### WORK TO COMPLETE
Only the lines from the one containing "black teddy bear: 2 -> 1" through the end of the data are wanted, reproduced exactly and without pictures.

### PROVIDED ENTRIES
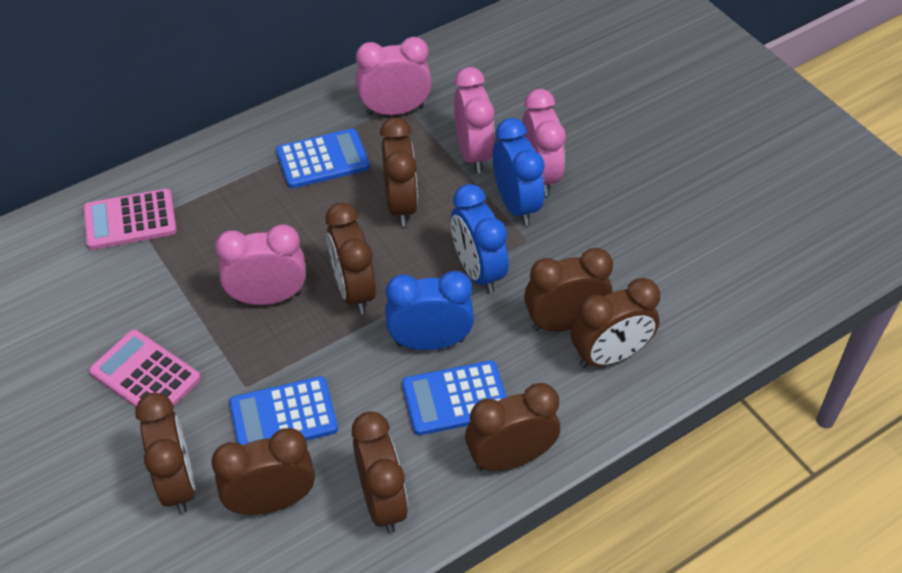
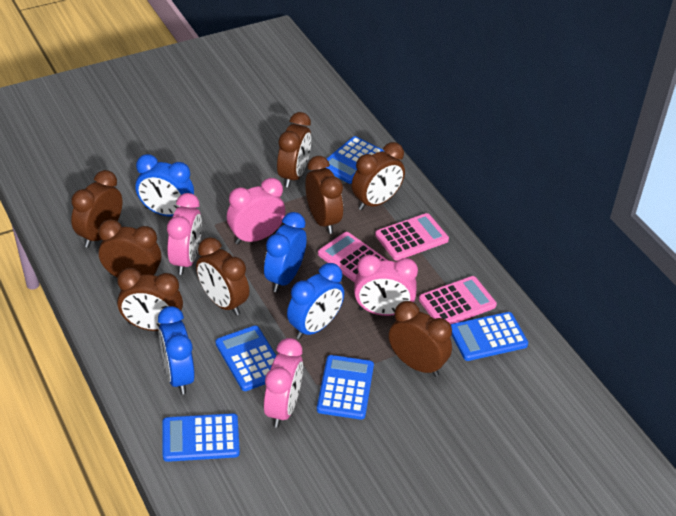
blue calculator: 3 -> 5
blue clock: 3 -> 4
pink calculator: 2 -> 3

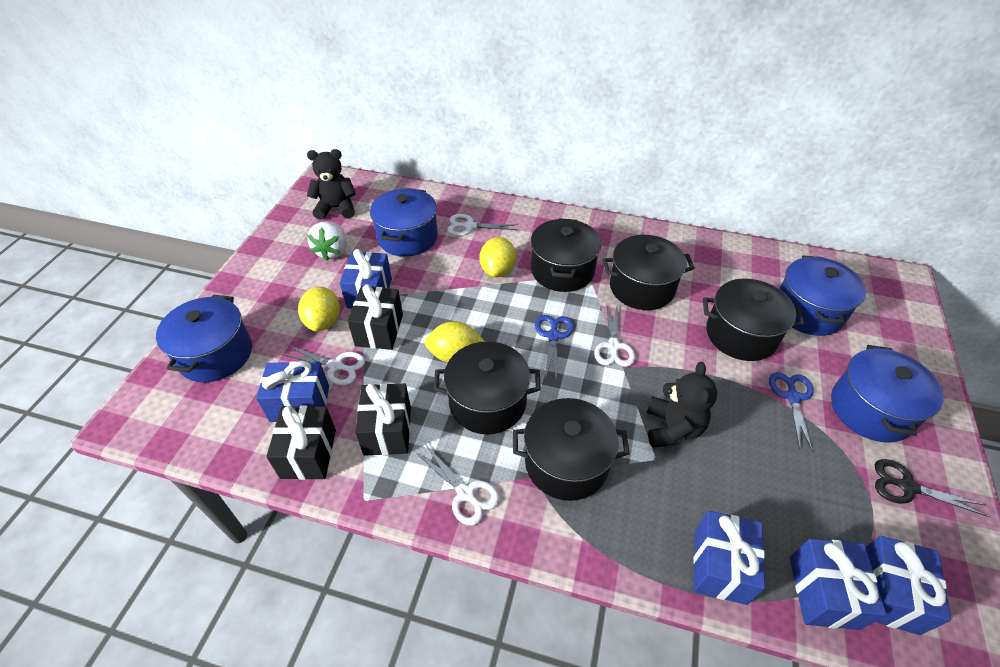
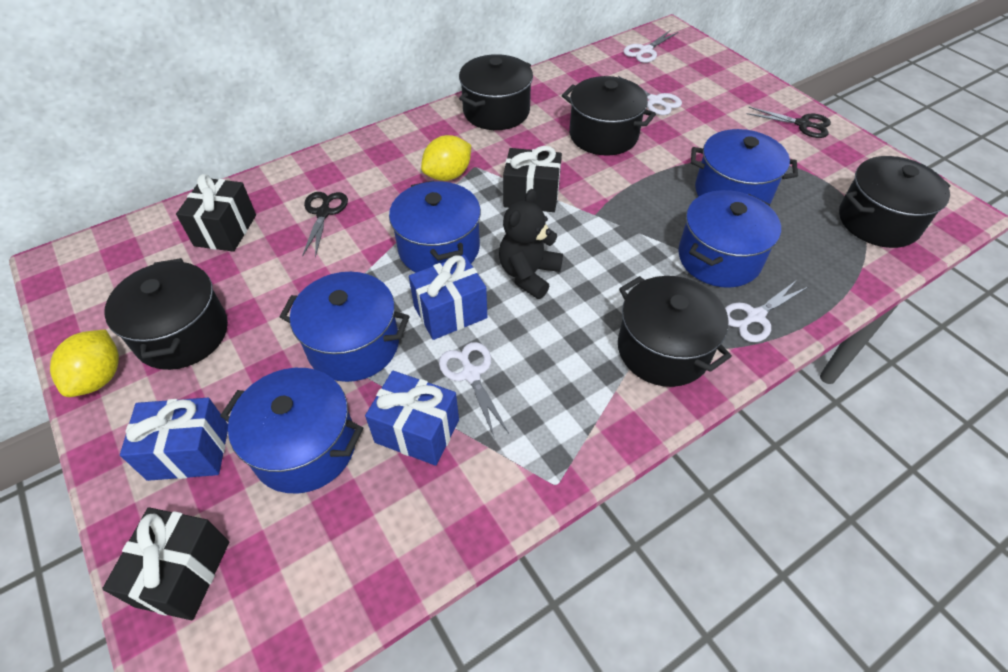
black scissors: 1 -> 2
black teddy bear: 2 -> 1
blue gift: 5 -> 3
blue pot: 4 -> 5
blue scissors: 2 -> 0
white strawberry: 1 -> 0
yellow lemon: 3 -> 2

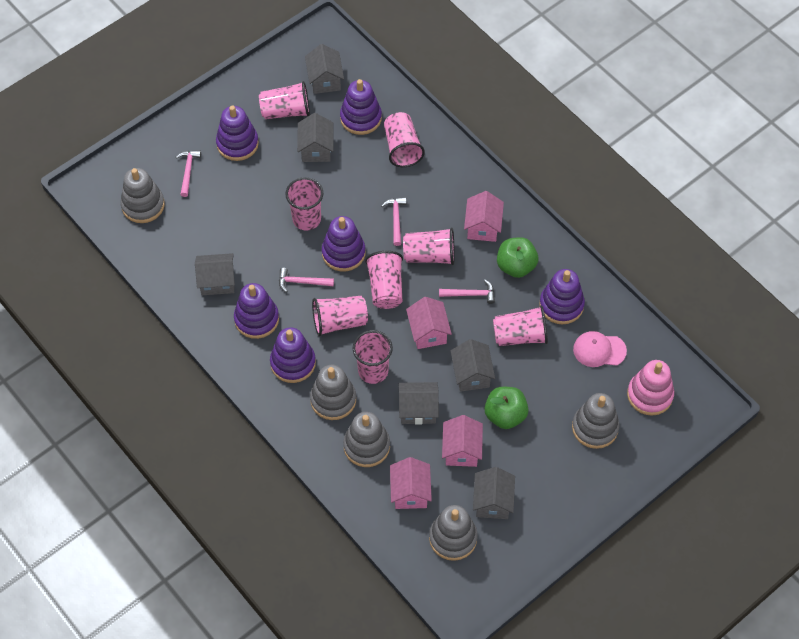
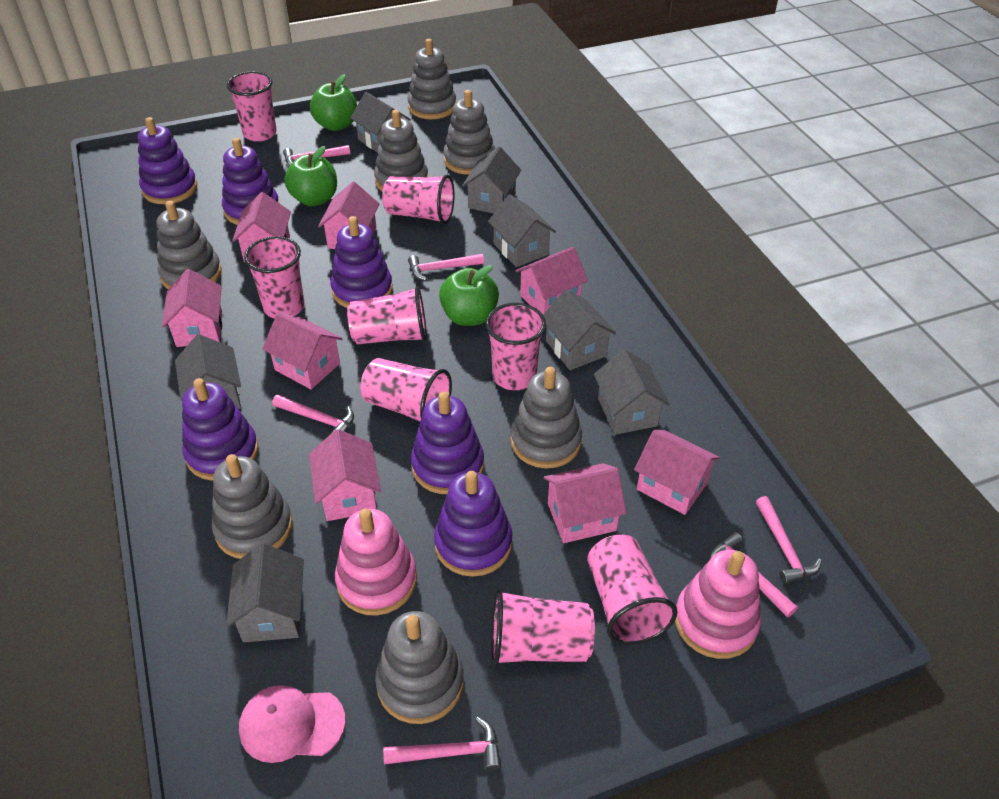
green apple: 2 -> 3
grey house: 6 -> 7
grey stacking toy: 5 -> 7
pink hammer: 4 -> 6
pink house: 4 -> 8
pink stacking toy: 1 -> 2

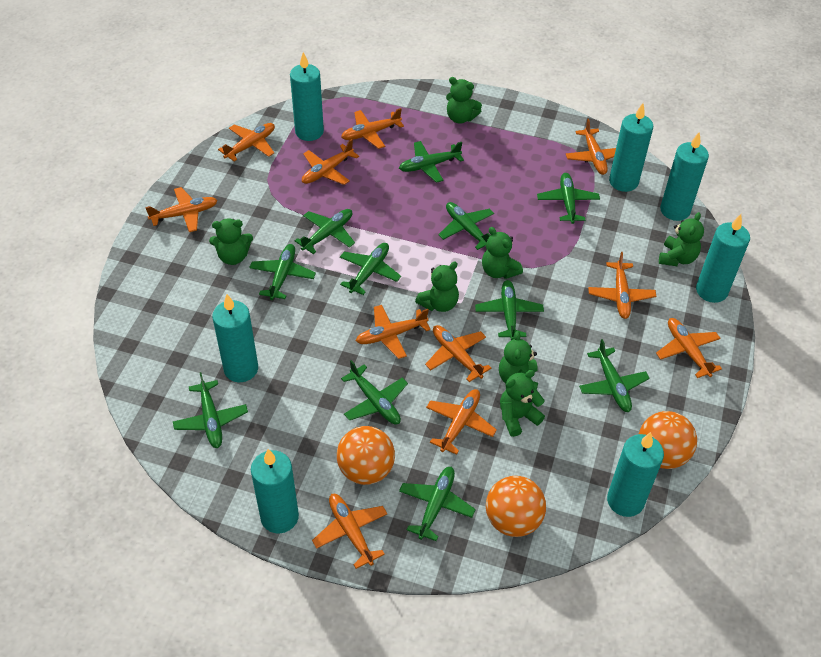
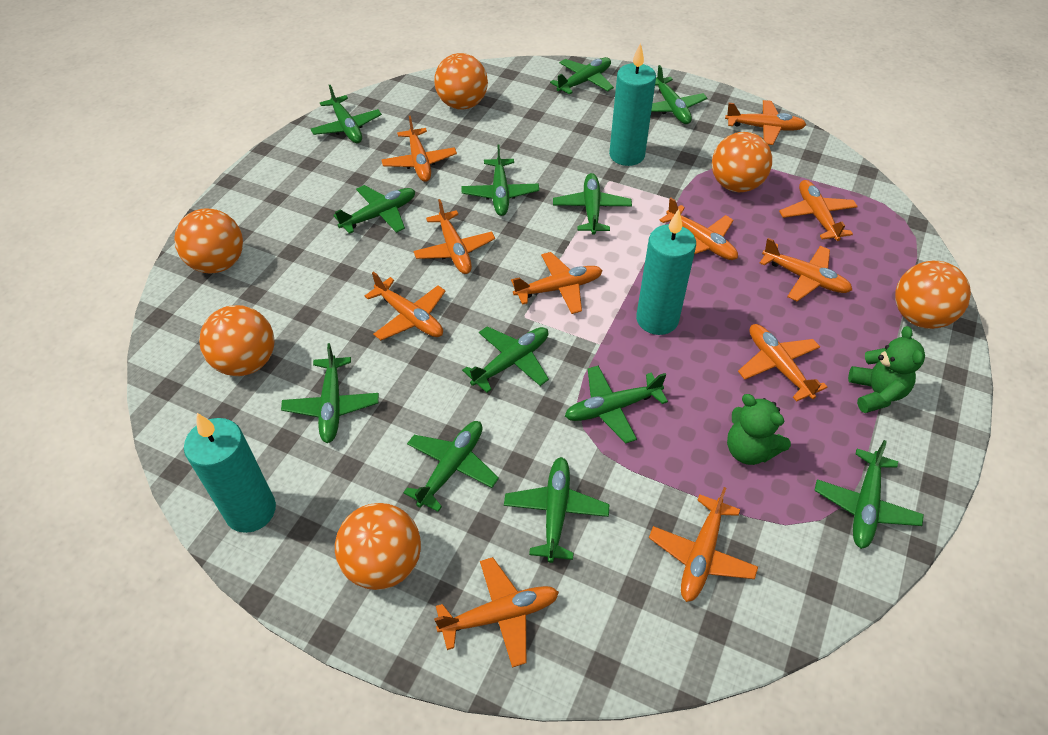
green plane: 11 -> 12
green teddy bear: 7 -> 2
orange ball: 3 -> 6
turquoise candle: 7 -> 3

### ANSWER TO THE PROBLEM
black teddy bear: 2 -> 1
blue gift: 5 -> 3
blue pot: 4 -> 5
blue scissors: 2 -> 0
white strawberry: 1 -> 0
yellow lemon: 3 -> 2

green apple: 2 -> 3
grey house: 6 -> 7
grey stacking toy: 5 -> 7
pink hammer: 4 -> 6
pink house: 4 -> 8
pink stacking toy: 1 -> 2

green plane: 11 -> 12
green teddy bear: 7 -> 2
orange ball: 3 -> 6
turquoise candle: 7 -> 3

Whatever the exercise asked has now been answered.